WHAT TO DO
Leave out the pictures and repeat exactly the lines from the one containing "PIXELS3 pin DIN: D7 -> D5" through the end of the records.
Segment Open
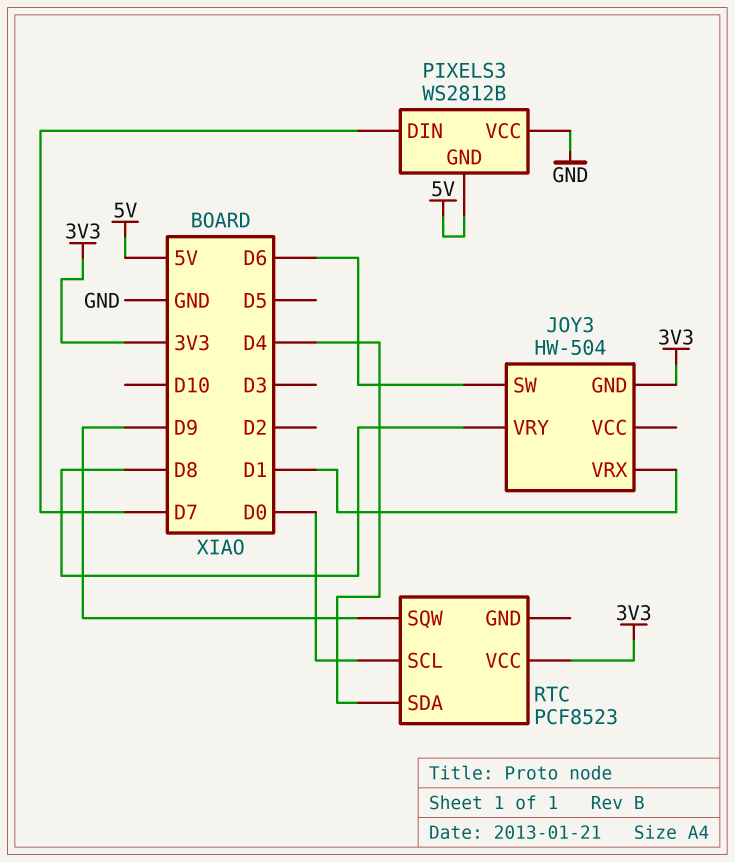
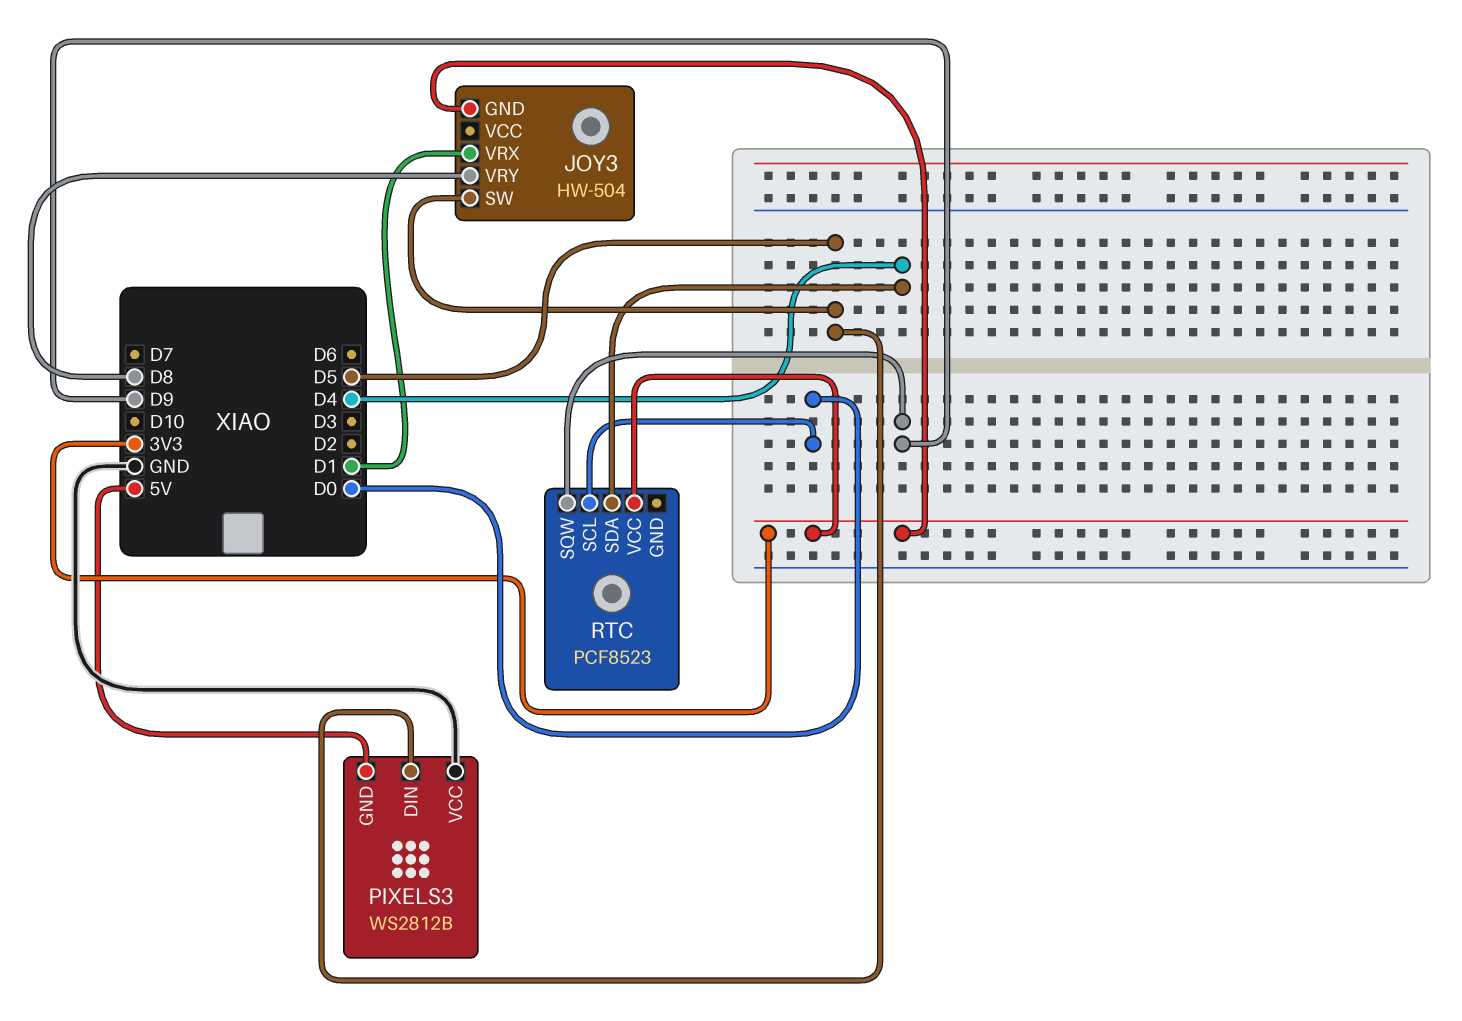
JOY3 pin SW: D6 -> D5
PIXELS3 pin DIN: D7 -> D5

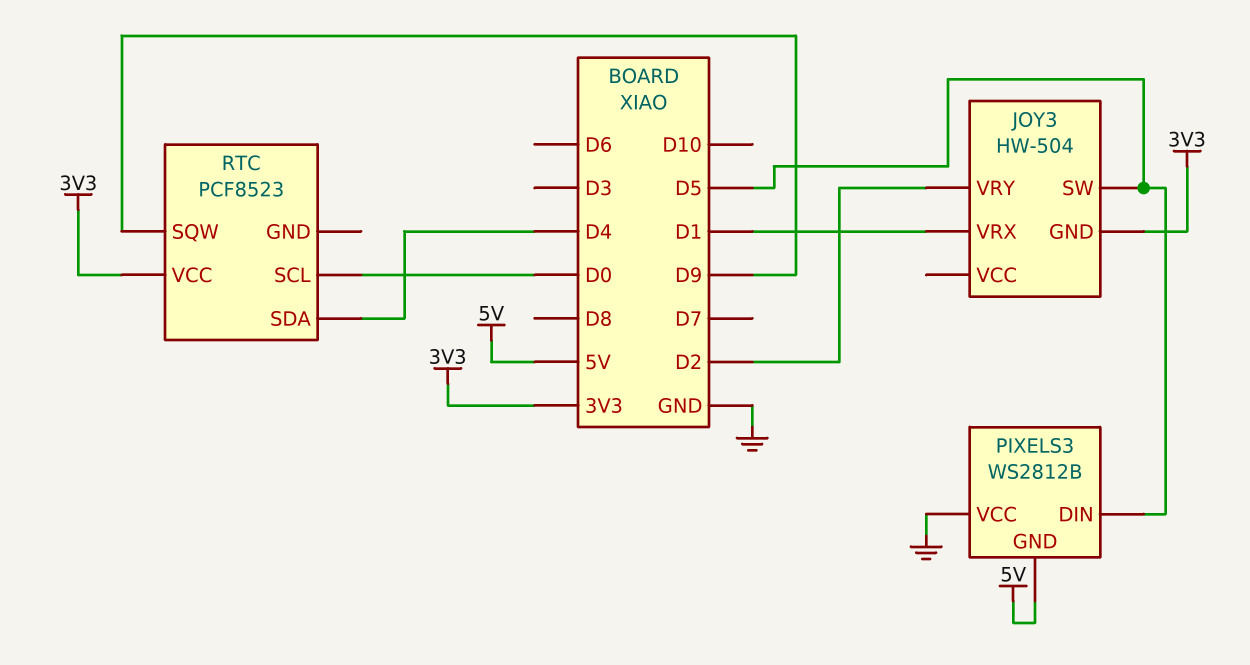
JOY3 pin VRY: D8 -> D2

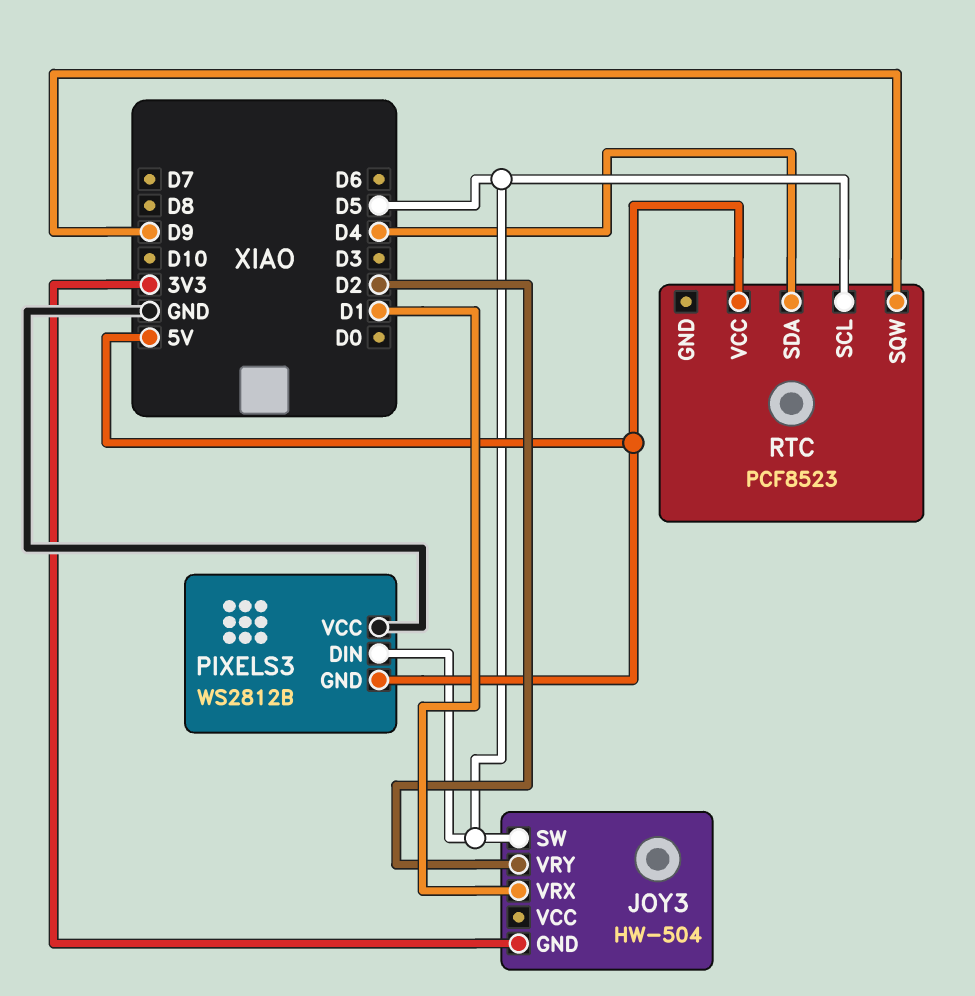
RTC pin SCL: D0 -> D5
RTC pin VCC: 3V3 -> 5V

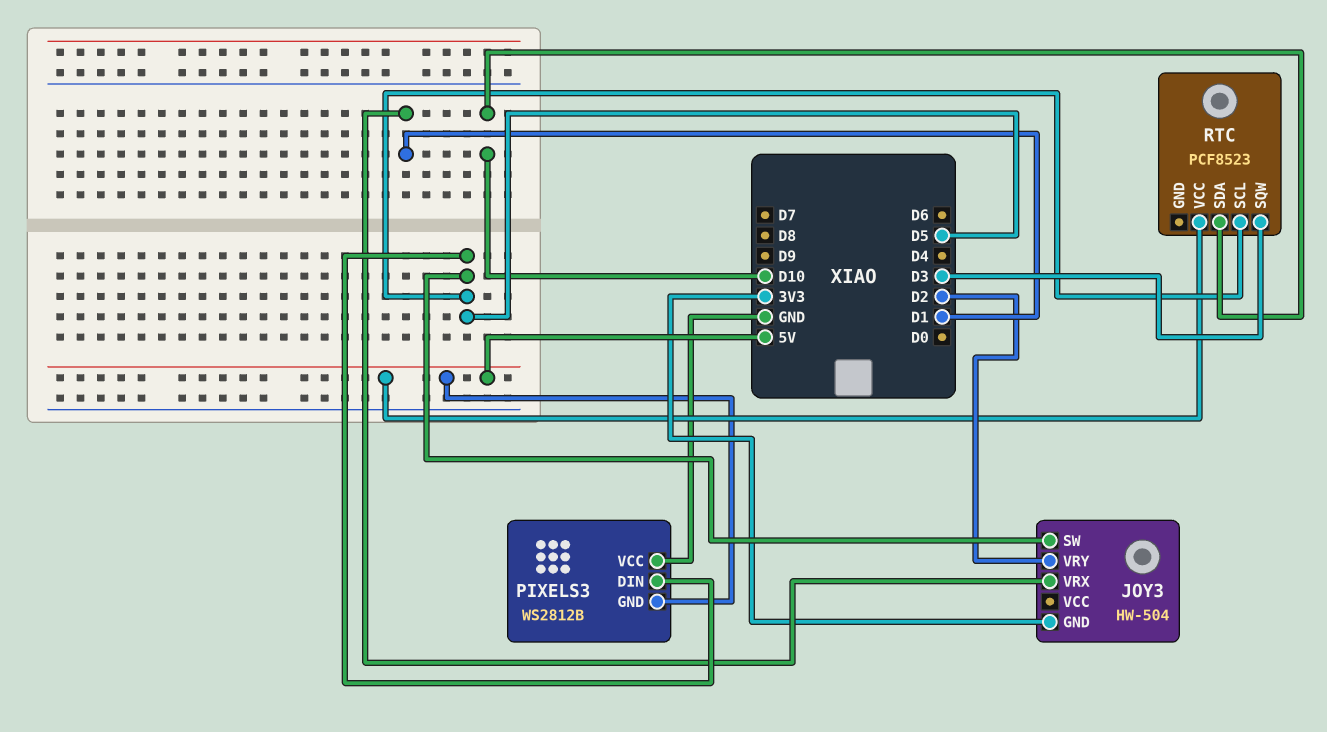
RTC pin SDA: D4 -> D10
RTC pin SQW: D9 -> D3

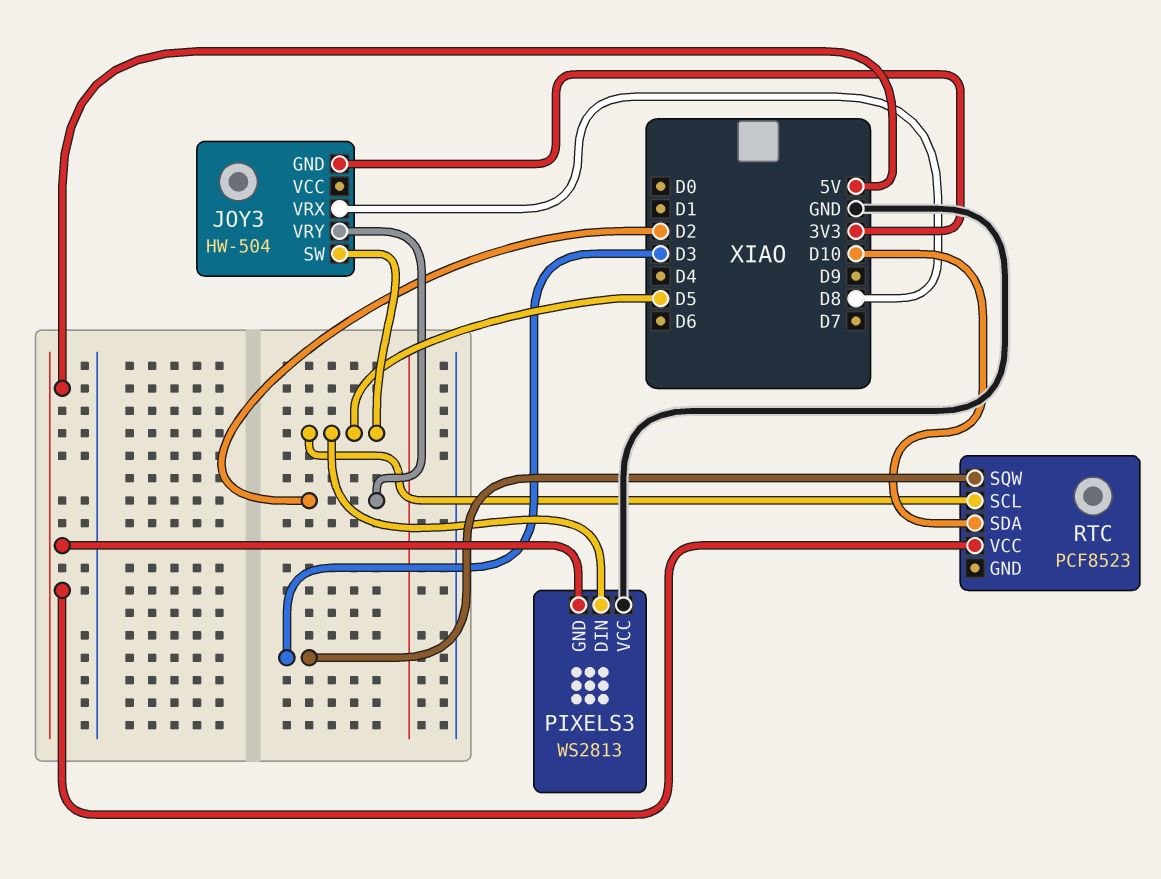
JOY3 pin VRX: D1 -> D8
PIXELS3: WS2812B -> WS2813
Segment Closed
SOLUTION FOR THIS EXERCISE
PIXELS3 pin DIN: D7 -> D5

JOY3 pin VRY: D8 -> D2

RTC pin SCL: D0 -> D5
RTC pin VCC: 3V3 -> 5V

RTC pin SDA: D4 -> D10
RTC pin SQW: D9 -> D3

JOY3 pin VRX: D1 -> D8
PIXELS3: WS2812B -> WS2813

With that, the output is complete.